> Brief
Take the entries below and print only the lines from the one with "gray L-shape: (314, 59) -> (163, 86), moved" through the one with "purple circle: (83, 259) -> (41, 254), moved", exactly as they stand, both ends included.

> Material shown
/---

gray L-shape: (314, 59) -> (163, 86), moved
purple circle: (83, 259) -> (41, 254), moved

\---
/---

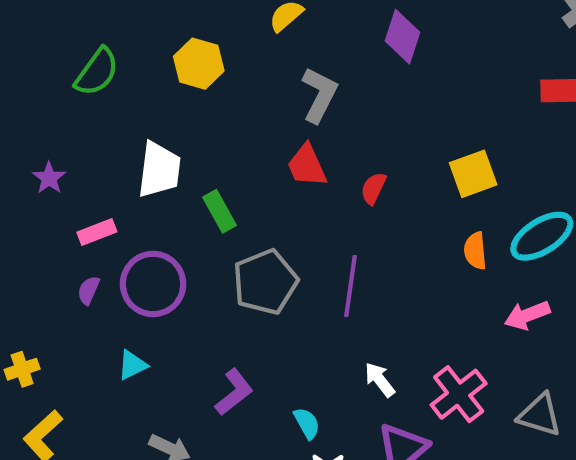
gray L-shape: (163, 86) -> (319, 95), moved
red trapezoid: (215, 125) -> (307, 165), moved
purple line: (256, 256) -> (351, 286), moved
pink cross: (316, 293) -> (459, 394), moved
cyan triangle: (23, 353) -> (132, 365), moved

\---

> Solution to the exercise
gray L-shape: (314, 59) -> (163, 86), moved
purple circle: (83, 259) -> (41, 254), moved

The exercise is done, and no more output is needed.